**Aim of the task:** All of the entries need to be written out again, exactly as they are.

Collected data
■ ■ ■ ■ ■

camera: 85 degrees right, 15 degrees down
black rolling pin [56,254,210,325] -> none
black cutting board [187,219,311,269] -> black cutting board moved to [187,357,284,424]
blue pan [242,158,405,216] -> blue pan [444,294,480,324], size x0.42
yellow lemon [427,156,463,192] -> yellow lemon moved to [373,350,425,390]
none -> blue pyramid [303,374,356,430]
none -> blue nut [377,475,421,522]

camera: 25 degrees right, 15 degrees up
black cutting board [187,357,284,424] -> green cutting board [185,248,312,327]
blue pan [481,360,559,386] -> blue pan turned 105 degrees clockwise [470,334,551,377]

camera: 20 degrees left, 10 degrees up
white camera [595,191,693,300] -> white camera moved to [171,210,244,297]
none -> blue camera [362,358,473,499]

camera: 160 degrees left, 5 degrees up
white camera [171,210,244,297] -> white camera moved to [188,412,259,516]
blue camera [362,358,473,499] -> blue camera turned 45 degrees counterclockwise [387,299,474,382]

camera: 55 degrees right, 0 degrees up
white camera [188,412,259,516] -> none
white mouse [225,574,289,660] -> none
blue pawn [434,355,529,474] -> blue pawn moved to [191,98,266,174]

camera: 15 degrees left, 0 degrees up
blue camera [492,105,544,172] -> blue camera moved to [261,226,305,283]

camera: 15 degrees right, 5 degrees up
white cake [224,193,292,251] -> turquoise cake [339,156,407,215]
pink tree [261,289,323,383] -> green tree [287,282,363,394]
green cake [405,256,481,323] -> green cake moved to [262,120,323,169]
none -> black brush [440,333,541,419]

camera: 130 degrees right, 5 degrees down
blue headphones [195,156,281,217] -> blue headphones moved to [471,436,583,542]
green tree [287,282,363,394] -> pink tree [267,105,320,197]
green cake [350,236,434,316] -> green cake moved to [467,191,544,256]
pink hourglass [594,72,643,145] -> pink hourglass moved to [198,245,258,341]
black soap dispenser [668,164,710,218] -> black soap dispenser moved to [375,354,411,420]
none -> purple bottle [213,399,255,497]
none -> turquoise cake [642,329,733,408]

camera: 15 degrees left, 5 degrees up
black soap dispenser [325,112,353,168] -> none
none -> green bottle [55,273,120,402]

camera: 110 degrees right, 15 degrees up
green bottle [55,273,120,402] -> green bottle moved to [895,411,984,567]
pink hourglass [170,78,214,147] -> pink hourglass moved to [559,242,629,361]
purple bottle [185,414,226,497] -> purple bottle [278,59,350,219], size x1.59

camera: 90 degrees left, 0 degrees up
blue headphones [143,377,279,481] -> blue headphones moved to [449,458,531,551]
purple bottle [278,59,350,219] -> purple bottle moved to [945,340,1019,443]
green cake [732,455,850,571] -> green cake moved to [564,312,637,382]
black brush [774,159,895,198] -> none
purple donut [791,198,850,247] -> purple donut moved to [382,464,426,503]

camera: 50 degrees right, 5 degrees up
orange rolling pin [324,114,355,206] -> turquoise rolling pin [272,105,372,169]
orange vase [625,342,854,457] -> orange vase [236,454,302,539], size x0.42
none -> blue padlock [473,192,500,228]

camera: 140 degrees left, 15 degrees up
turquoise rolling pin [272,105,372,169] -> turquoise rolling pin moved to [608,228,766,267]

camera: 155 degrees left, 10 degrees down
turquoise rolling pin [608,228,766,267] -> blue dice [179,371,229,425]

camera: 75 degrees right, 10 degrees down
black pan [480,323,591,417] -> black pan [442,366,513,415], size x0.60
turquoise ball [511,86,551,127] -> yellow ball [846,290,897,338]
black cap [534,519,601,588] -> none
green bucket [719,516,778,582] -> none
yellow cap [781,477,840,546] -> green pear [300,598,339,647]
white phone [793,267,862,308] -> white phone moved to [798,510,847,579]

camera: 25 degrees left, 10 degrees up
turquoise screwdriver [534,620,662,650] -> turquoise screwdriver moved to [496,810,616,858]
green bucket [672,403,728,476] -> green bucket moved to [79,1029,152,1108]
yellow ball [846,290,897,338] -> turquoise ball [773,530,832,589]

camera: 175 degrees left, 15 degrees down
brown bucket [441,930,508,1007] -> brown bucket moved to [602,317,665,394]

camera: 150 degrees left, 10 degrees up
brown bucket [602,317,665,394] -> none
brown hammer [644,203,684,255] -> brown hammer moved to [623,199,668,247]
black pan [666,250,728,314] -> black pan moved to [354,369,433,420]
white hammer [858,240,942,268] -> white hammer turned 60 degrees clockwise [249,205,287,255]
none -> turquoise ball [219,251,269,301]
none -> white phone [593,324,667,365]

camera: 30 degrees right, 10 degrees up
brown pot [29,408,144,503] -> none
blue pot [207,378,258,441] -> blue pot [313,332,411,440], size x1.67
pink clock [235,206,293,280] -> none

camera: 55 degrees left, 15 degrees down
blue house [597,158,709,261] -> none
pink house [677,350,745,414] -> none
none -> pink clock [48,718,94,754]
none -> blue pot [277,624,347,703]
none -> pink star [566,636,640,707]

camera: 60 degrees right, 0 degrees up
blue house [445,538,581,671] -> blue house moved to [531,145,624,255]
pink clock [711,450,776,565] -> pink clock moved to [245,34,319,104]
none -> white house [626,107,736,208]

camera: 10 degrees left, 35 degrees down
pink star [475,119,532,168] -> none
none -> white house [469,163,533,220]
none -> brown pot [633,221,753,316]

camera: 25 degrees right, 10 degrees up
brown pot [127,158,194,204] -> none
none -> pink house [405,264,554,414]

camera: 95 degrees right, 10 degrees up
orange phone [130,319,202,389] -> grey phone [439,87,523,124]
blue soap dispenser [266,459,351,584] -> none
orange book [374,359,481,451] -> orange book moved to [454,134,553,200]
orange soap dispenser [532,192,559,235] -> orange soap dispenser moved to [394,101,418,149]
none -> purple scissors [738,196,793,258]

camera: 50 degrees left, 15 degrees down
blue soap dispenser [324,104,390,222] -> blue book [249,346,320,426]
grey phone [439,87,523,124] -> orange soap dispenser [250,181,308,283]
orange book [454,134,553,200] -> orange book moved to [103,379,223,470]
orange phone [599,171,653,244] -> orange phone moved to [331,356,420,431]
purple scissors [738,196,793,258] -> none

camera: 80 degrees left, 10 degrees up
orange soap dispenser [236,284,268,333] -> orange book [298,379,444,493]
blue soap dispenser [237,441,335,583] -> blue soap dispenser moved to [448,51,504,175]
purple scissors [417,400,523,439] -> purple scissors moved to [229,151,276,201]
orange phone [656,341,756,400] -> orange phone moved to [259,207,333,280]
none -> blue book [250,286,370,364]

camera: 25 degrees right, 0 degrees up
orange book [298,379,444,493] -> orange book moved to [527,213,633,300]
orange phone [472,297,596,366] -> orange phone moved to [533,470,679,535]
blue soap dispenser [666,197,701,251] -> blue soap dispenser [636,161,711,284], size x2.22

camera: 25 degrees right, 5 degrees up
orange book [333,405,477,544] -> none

■ ■ ■ ■ ■

**Response:**
camera: 85 degrees right, 15 degrees down
black rolling pin [56,254,210,325] -> none
black cutting board [187,219,311,269] -> black cutting board moved to [187,357,284,424]
blue pan [242,158,405,216] -> blue pan [444,294,480,324], size x0.42
yellow lemon [427,156,463,192] -> yellow lemon moved to [373,350,425,390]
none -> blue pyramid [303,374,356,430]
none -> blue nut [377,475,421,522]

camera: 25 degrees right, 15 degrees up
black cutting board [187,357,284,424] -> green cutting board [185,248,312,327]
blue pan [481,360,559,386] -> blue pan turned 105 degrees clockwise [470,334,551,377]

camera: 20 degrees left, 10 degrees up
white camera [595,191,693,300] -> white camera moved to [171,210,244,297]
none -> blue camera [362,358,473,499]

camera: 160 degrees left, 5 degrees up
white camera [171,210,244,297] -> white camera moved to [188,412,259,516]
blue camera [362,358,473,499] -> blue camera turned 45 degrees counterclockwise [387,299,474,382]

camera: 55 degrees right, 0 degrees up
white camera [188,412,259,516] -> none
white mouse [225,574,289,660] -> none
blue pawn [434,355,529,474] -> blue pawn moved to [191,98,266,174]

camera: 15 degrees left, 0 degrees up
blue camera [492,105,544,172] -> blue camera moved to [261,226,305,283]

camera: 15 degrees right, 5 degrees up
white cake [224,193,292,251] -> turquoise cake [339,156,407,215]
pink tree [261,289,323,383] -> green tree [287,282,363,394]
green cake [405,256,481,323] -> green cake moved to [262,120,323,169]
none -> black brush [440,333,541,419]

camera: 130 degrees right, 5 degrees down
blue headphones [195,156,281,217] -> blue headphones moved to [471,436,583,542]
green tree [287,282,363,394] -> pink tree [267,105,320,197]
green cake [350,236,434,316] -> green cake moved to [467,191,544,256]
pink hourglass [594,72,643,145] -> pink hourglass moved to [198,245,258,341]
black soap dispenser [668,164,710,218] -> black soap dispenser moved to [375,354,411,420]
none -> purple bottle [213,399,255,497]
none -> turquoise cake [642,329,733,408]

camera: 15 degrees left, 5 degrees up
black soap dispenser [325,112,353,168] -> none
none -> green bottle [55,273,120,402]

camera: 110 degrees right, 15 degrees up
green bottle [55,273,120,402] -> green bottle moved to [895,411,984,567]
pink hourglass [170,78,214,147] -> pink hourglass moved to [559,242,629,361]
purple bottle [185,414,226,497] -> purple bottle [278,59,350,219], size x1.59

camera: 90 degrees left, 0 degrees up
blue headphones [143,377,279,481] -> blue headphones moved to [449,458,531,551]
purple bottle [278,59,350,219] -> purple bottle moved to [945,340,1019,443]
green cake [732,455,850,571] -> green cake moved to [564,312,637,382]
black brush [774,159,895,198] -> none
purple donut [791,198,850,247] -> purple donut moved to [382,464,426,503]

camera: 50 degrees right, 5 degrees up
orange rolling pin [324,114,355,206] -> turquoise rolling pin [272,105,372,169]
orange vase [625,342,854,457] -> orange vase [236,454,302,539], size x0.42
none -> blue padlock [473,192,500,228]

camera: 140 degrees left, 15 degrees up
turquoise rolling pin [272,105,372,169] -> turquoise rolling pin moved to [608,228,766,267]

camera: 155 degrees left, 10 degrees down
turquoise rolling pin [608,228,766,267] -> blue dice [179,371,229,425]

camera: 75 degrees right, 10 degrees down
black pan [480,323,591,417] -> black pan [442,366,513,415], size x0.60
turquoise ball [511,86,551,127] -> yellow ball [846,290,897,338]
black cap [534,519,601,588] -> none
green bucket [719,516,778,582] -> none
yellow cap [781,477,840,546] -> green pear [300,598,339,647]
white phone [793,267,862,308] -> white phone moved to [798,510,847,579]

camera: 25 degrees left, 10 degrees up
turquoise screwdriver [534,620,662,650] -> turquoise screwdriver moved to [496,810,616,858]
green bucket [672,403,728,476] -> green bucket moved to [79,1029,152,1108]
yellow ball [846,290,897,338] -> turquoise ball [773,530,832,589]

camera: 175 degrees left, 15 degrees down
brown bucket [441,930,508,1007] -> brown bucket moved to [602,317,665,394]

camera: 150 degrees left, 10 degrees up
brown bucket [602,317,665,394] -> none
brown hammer [644,203,684,255] -> brown hammer moved to [623,199,668,247]
black pan [666,250,728,314] -> black pan moved to [354,369,433,420]
white hammer [858,240,942,268] -> white hammer turned 60 degrees clockwise [249,205,287,255]
none -> turquoise ball [219,251,269,301]
none -> white phone [593,324,667,365]

camera: 30 degrees right, 10 degrees up
brown pot [29,408,144,503] -> none
blue pot [207,378,258,441] -> blue pot [313,332,411,440], size x1.67
pink clock [235,206,293,280] -> none

camera: 55 degrees left, 15 degrees down
blue house [597,158,709,261] -> none
pink house [677,350,745,414] -> none
none -> pink clock [48,718,94,754]
none -> blue pot [277,624,347,703]
none -> pink star [566,636,640,707]

camera: 60 degrees right, 0 degrees up
blue house [445,538,581,671] -> blue house moved to [531,145,624,255]
pink clock [711,450,776,565] -> pink clock moved to [245,34,319,104]
none -> white house [626,107,736,208]

camera: 10 degrees left, 35 degrees down
pink star [475,119,532,168] -> none
none -> white house [469,163,533,220]
none -> brown pot [633,221,753,316]

camera: 25 degrees right, 10 degrees up
brown pot [127,158,194,204] -> none
none -> pink house [405,264,554,414]

camera: 95 degrees right, 10 degrees up
orange phone [130,319,202,389] -> grey phone [439,87,523,124]
blue soap dispenser [266,459,351,584] -> none
orange book [374,359,481,451] -> orange book moved to [454,134,553,200]
orange soap dispenser [532,192,559,235] -> orange soap dispenser moved to [394,101,418,149]
none -> purple scissors [738,196,793,258]

camera: 50 degrees left, 15 degrees down
blue soap dispenser [324,104,390,222] -> blue book [249,346,320,426]
grey phone [439,87,523,124] -> orange soap dispenser [250,181,308,283]
orange book [454,134,553,200] -> orange book moved to [103,379,223,470]
orange phone [599,171,653,244] -> orange phone moved to [331,356,420,431]
purple scissors [738,196,793,258] -> none

camera: 80 degrees left, 10 degrees up
orange soap dispenser [236,284,268,333] -> orange book [298,379,444,493]
blue soap dispenser [237,441,335,583] -> blue soap dispenser moved to [448,51,504,175]
purple scissors [417,400,523,439] -> purple scissors moved to [229,151,276,201]
orange phone [656,341,756,400] -> orange phone moved to [259,207,333,280]
none -> blue book [250,286,370,364]

camera: 25 degrees right, 0 degrees up
orange book [298,379,444,493] -> orange book moved to [527,213,633,300]
orange phone [472,297,596,366] -> orange phone moved to [533,470,679,535]
blue soap dispenser [666,197,701,251] -> blue soap dispenser [636,161,711,284], size x2.22

camera: 25 degrees right, 5 degrees up
orange book [333,405,477,544] -> none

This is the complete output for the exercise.